[Source data Boundary: Start]

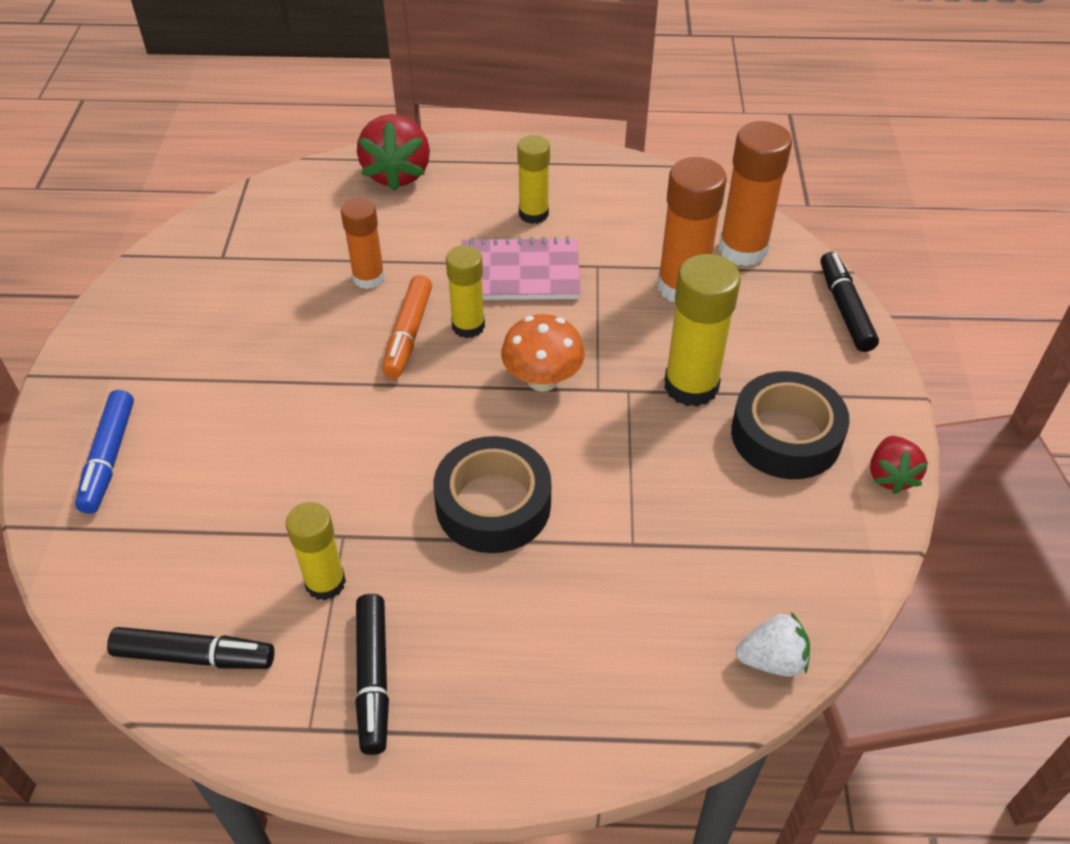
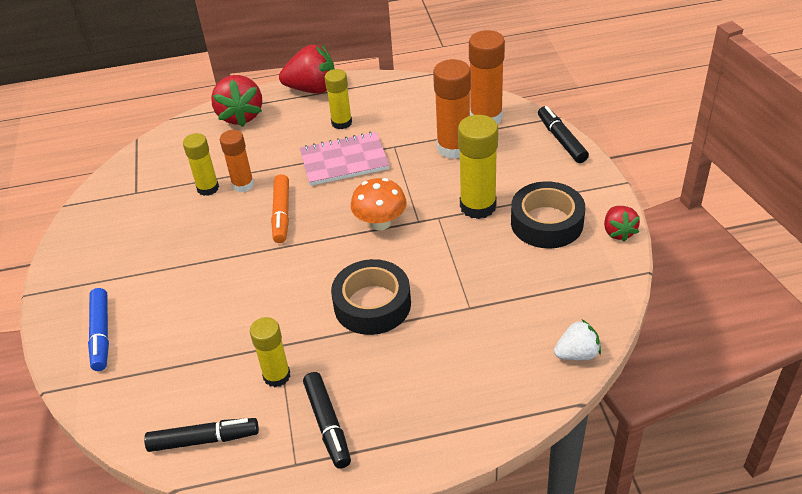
camera: 10 degrees left, 5 degrees down
(468, 326) = (320, 200): yellow glue stick -> yellow glue stick (208, 188)
(508, 154) = (312, 89): none -> red strawberry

[Source data Boundary: End]

== What is required ==
Pictures aside, reproduce all of the data exactly.

== Response area ==
camera: 10 degrees left, 5 degrees down
(468, 326) = (320, 200): yellow glue stick -> yellow glue stick (208, 188)
(508, 154) = (312, 89): none -> red strawberry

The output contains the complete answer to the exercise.